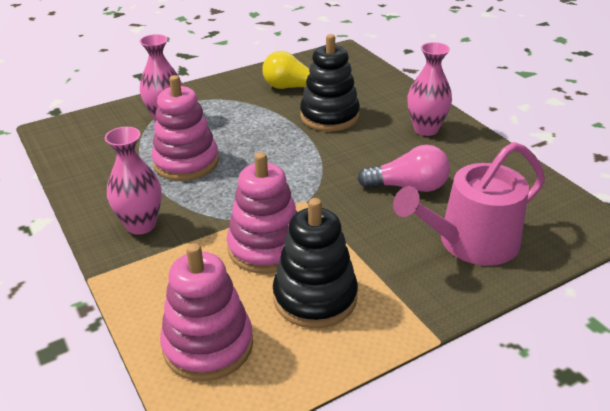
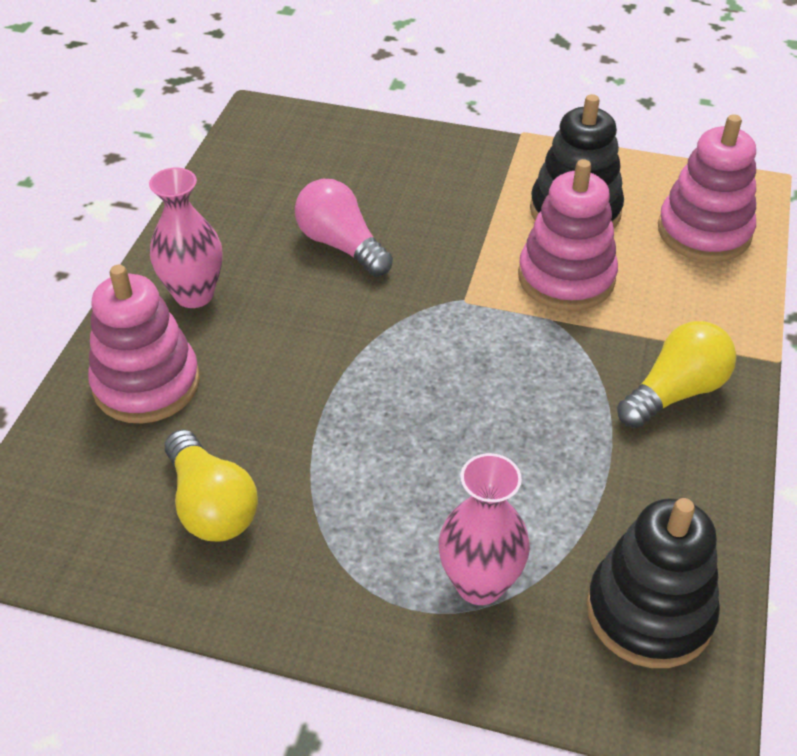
camera: 135 degrees left, 10 degrees up
(141, 225) = (675, 392): pink vase -> yellow light bulb
(186, 162) = (536, 457): pink stacking toy -> pink stacking toy (146, 384)
(329, 116) = (258, 401): black stacking toy -> black stacking toy (649, 612)
(471, 242) = (382, 168): pink watering can -> none

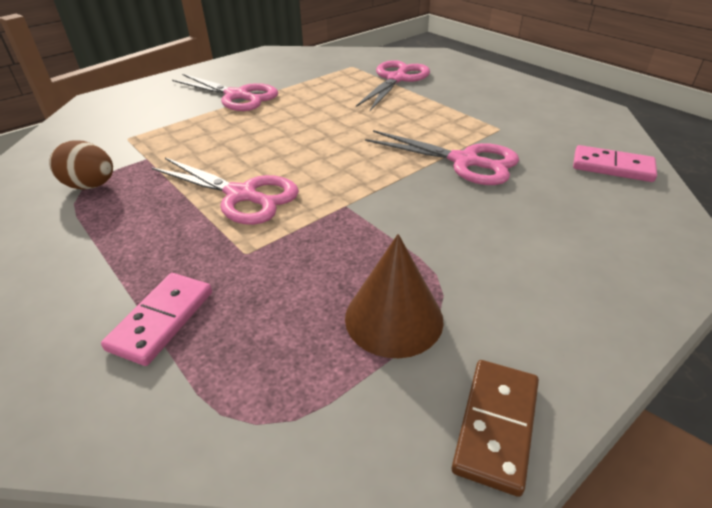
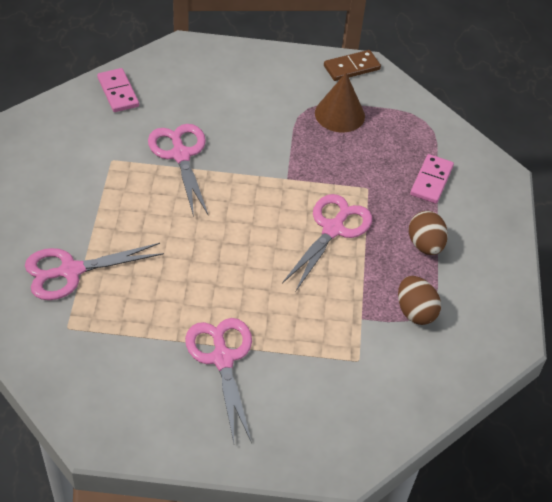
camera: 140 degrees left, 10 degrees up
(117, 241) = (425, 245): none -> brown egg
(162, 320) = (431, 181): pink domino -> pink domino turned 45 degrees counterclockwise
(241, 195) = (333, 229): pink scissors -> pink scissors turned 45 degrees clockwise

_PROBLEM TO WORK ON_
Copy the data word for word and omit every picture.

_THE COMPLETED TASK_
camera: 135 degrees left, 10 degrees up
(141, 225) = (675, 392): pink vase -> yellow light bulb
(186, 162) = (536, 457): pink stacking toy -> pink stacking toy (146, 384)
(329, 116) = (258, 401): black stacking toy -> black stacking toy (649, 612)
(471, 242) = (382, 168): pink watering can -> none

camera: 140 degrees left, 10 degrees up
(117, 241) = (425, 245): none -> brown egg
(162, 320) = (431, 181): pink domino -> pink domino turned 45 degrees counterclockwise
(241, 195) = (333, 229): pink scissors -> pink scissors turned 45 degrees clockwise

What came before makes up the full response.